- _RECORDS FOR THE TASK_:
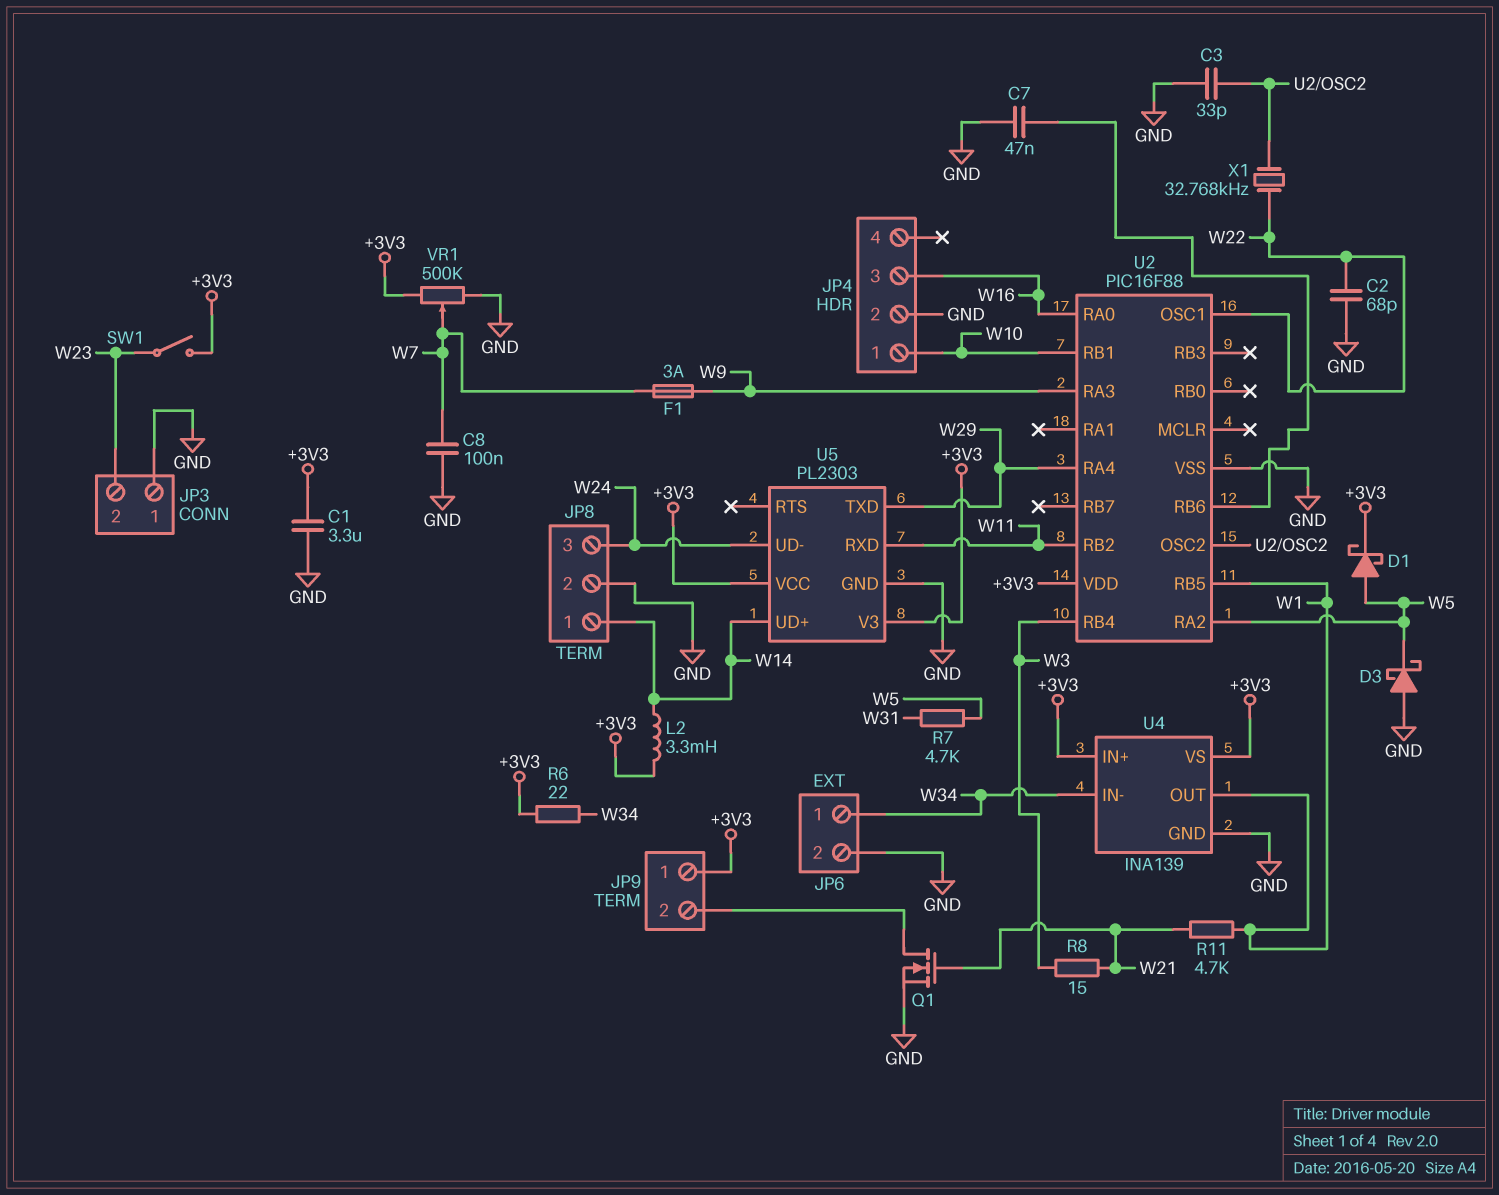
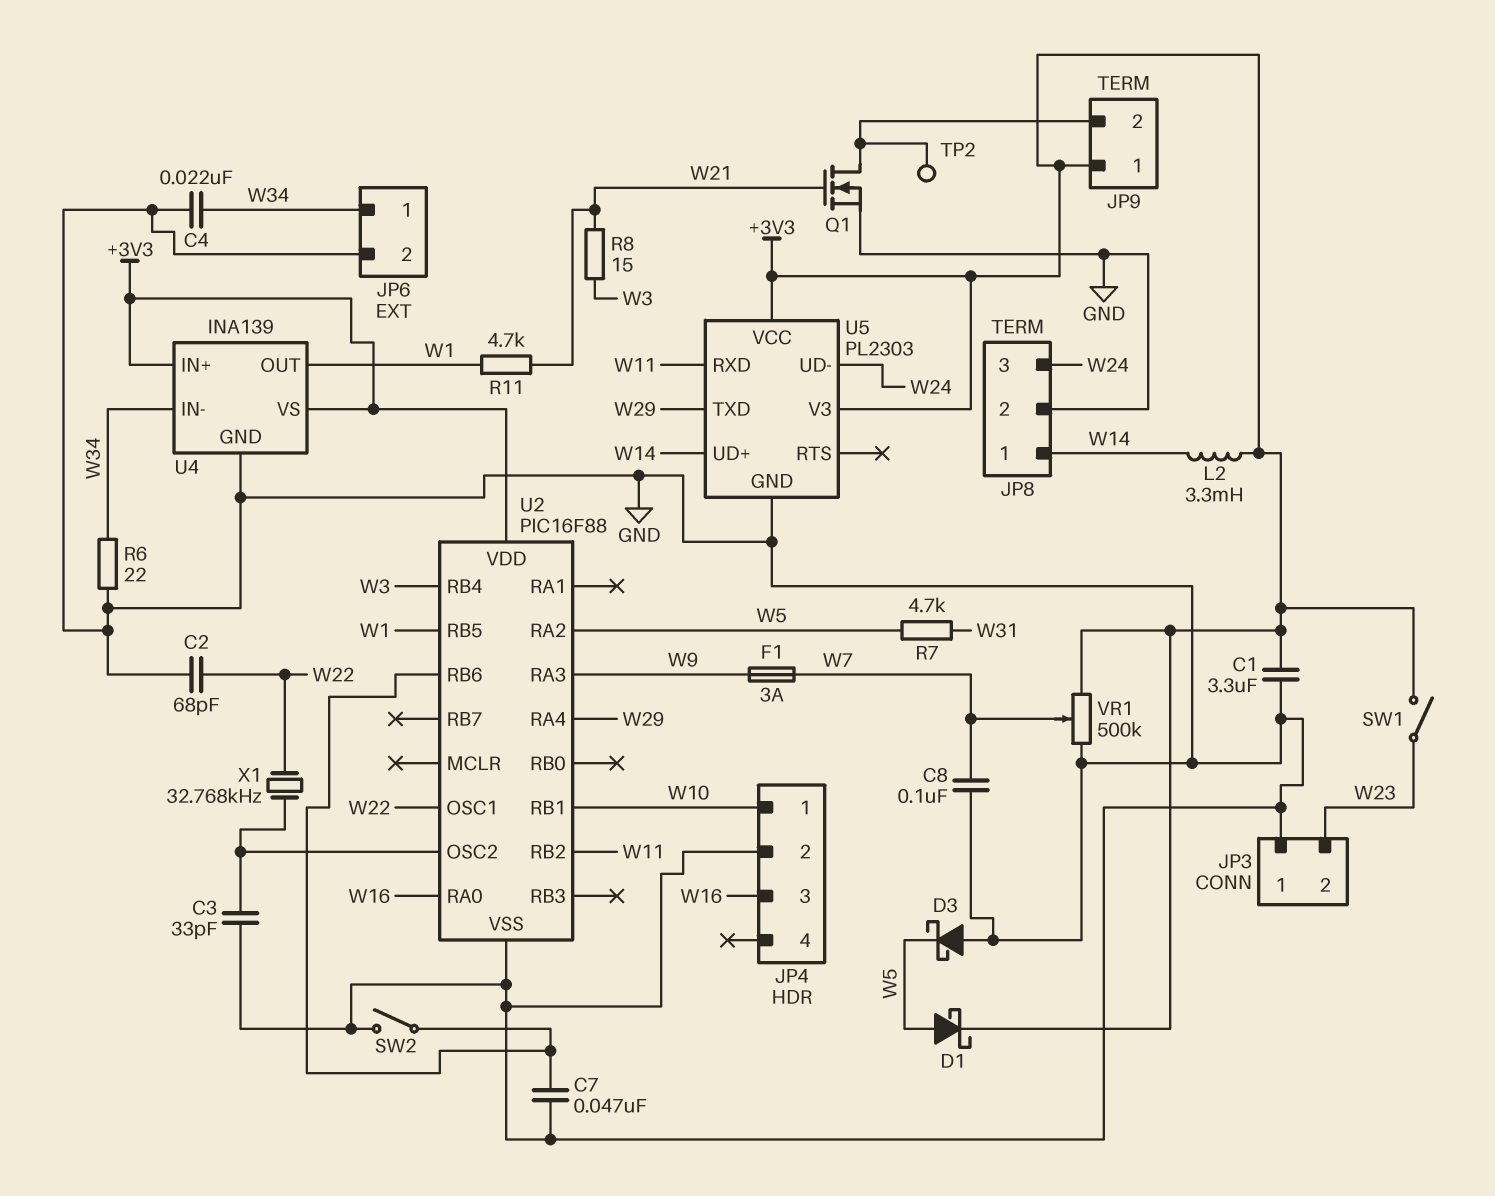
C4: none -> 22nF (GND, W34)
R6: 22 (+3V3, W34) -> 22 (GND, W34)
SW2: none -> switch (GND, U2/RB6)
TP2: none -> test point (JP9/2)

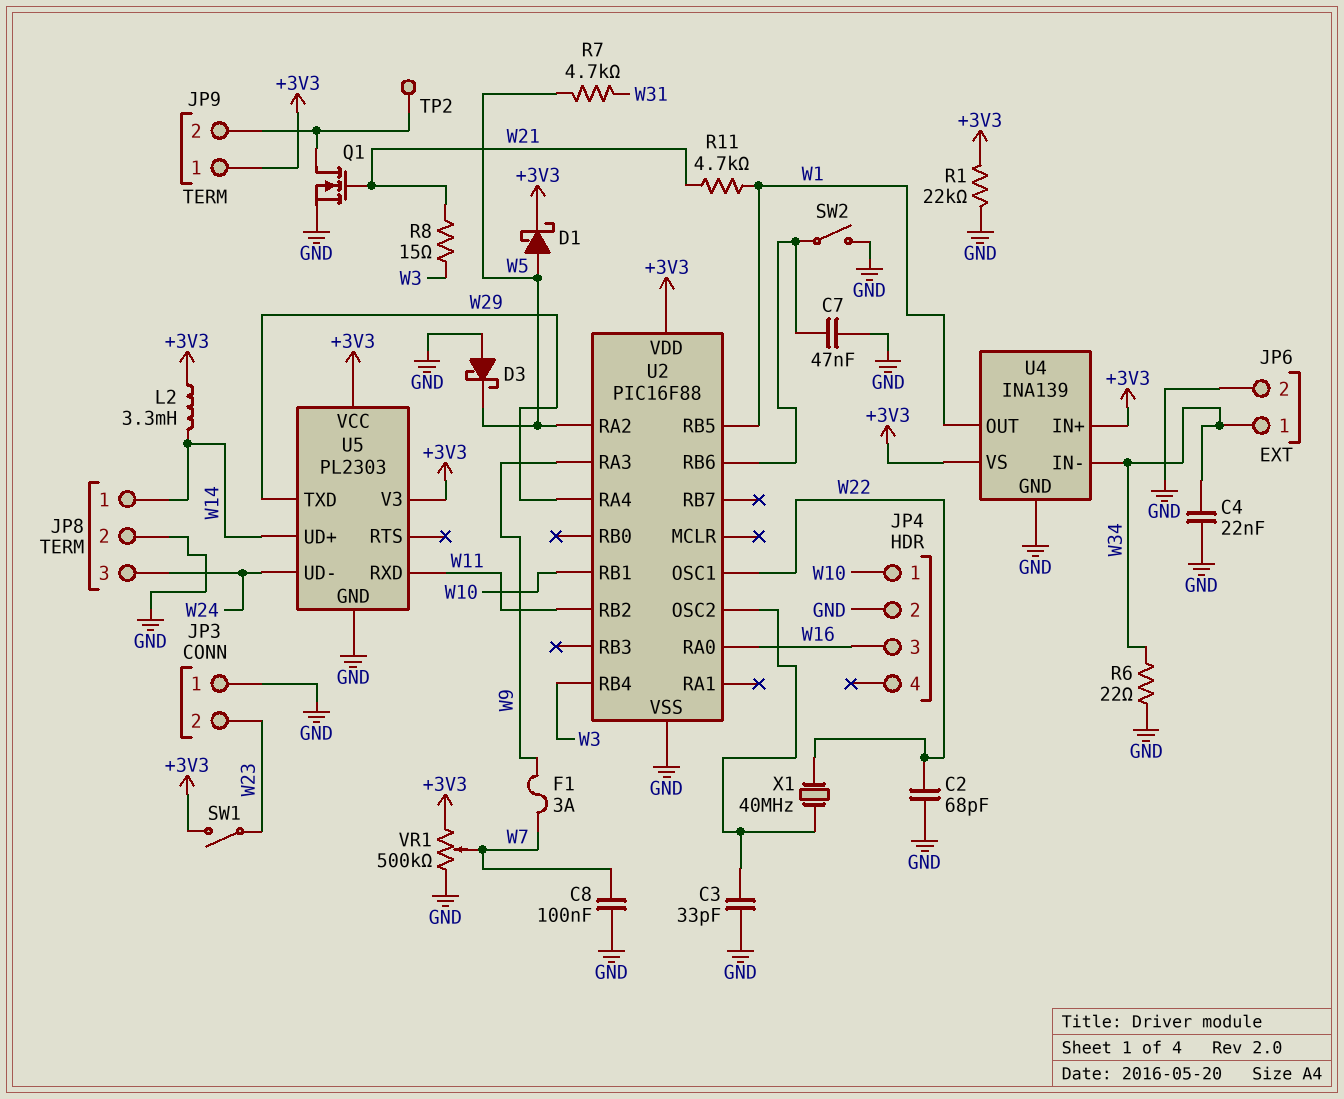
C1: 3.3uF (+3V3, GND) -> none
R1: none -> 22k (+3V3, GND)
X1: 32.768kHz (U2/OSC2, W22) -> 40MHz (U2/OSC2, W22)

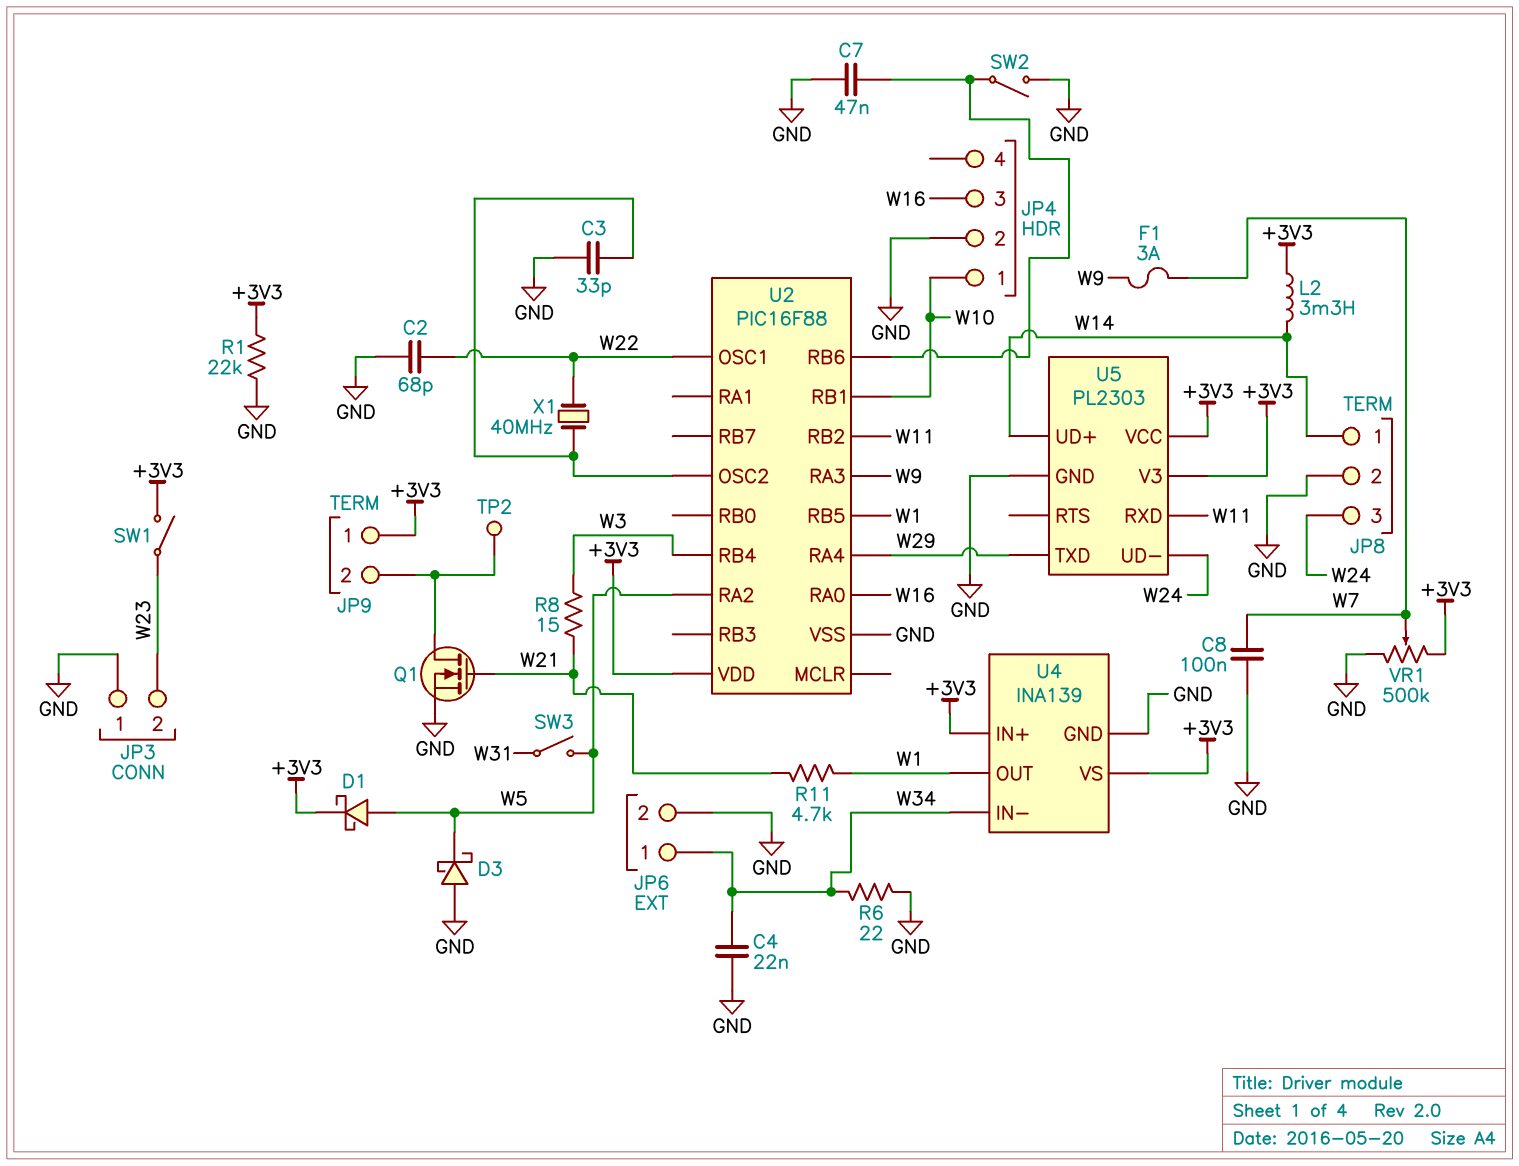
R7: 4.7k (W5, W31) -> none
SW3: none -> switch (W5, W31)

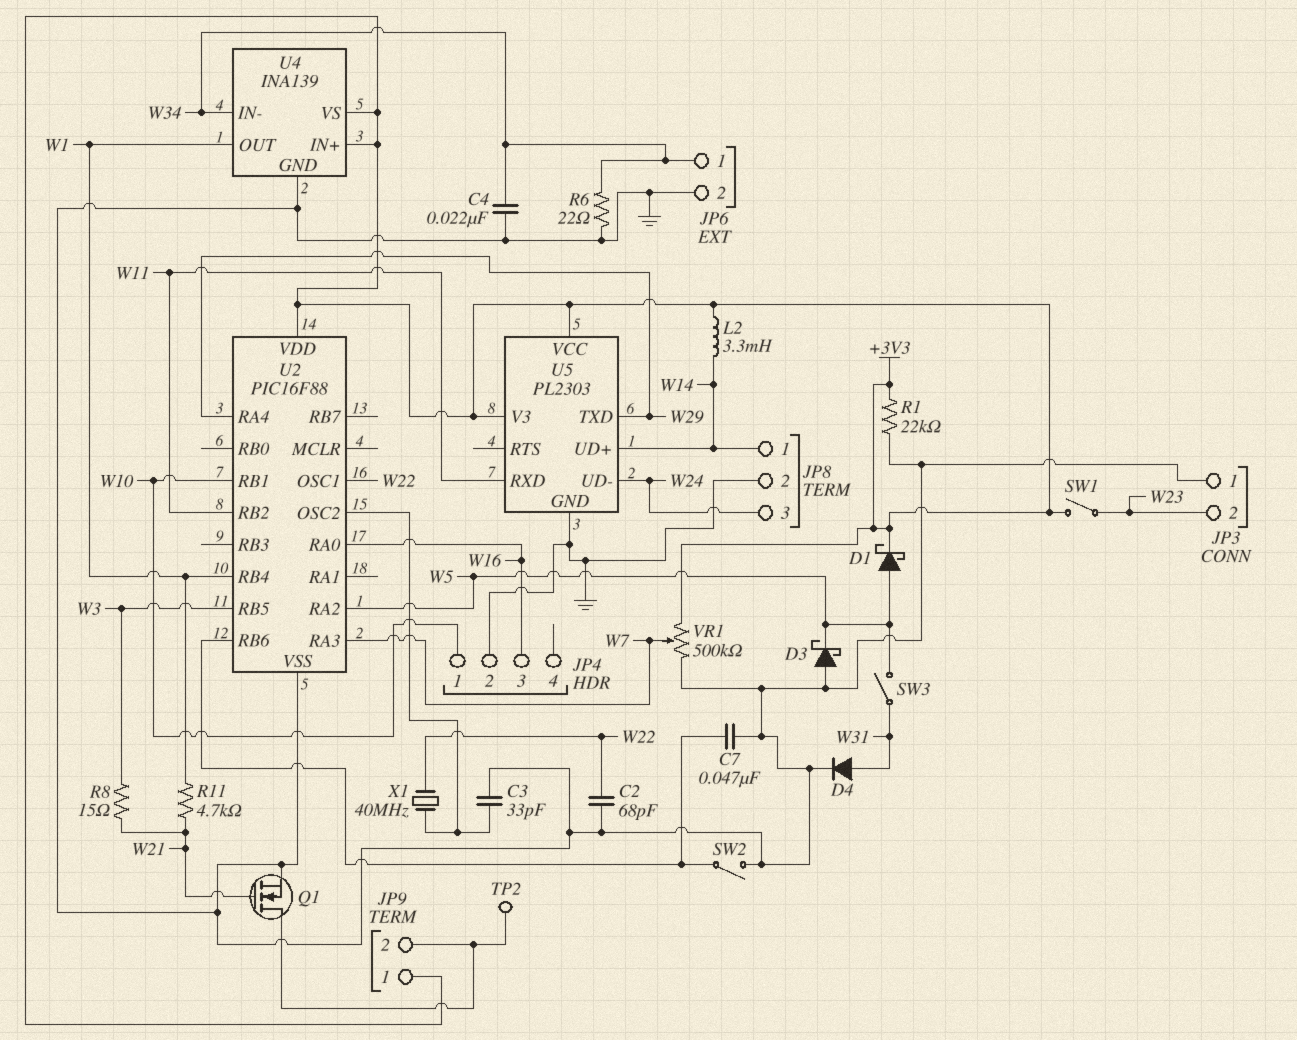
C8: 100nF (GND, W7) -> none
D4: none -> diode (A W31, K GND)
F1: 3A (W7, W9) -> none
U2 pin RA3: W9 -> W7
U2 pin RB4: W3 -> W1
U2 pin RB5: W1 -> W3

==

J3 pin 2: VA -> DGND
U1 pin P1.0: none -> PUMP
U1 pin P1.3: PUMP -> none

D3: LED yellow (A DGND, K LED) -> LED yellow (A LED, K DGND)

* * *

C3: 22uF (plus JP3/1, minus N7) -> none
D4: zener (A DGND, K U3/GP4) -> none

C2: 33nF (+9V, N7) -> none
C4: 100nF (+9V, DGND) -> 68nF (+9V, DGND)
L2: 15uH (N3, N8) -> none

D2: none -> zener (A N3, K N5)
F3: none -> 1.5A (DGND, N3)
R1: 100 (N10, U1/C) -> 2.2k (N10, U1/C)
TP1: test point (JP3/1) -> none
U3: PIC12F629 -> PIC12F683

- _WHAT TO DO_:
Above are some records; extract exactly the lines from the one containing "SW3: none -> switch (W5, W31)" through the one containing "U2 pin RB5: W1 -> W3" and drop the pictures.

- _SOLUTION_:
SW3: none -> switch (W5, W31)

C8: 100nF (GND, W7) -> none
D4: none -> diode (A W31, K GND)
F1: 3A (W7, W9) -> none
U2 pin RA3: W9 -> W7
U2 pin RB4: W3 -> W1
U2 pin RB5: W1 -> W3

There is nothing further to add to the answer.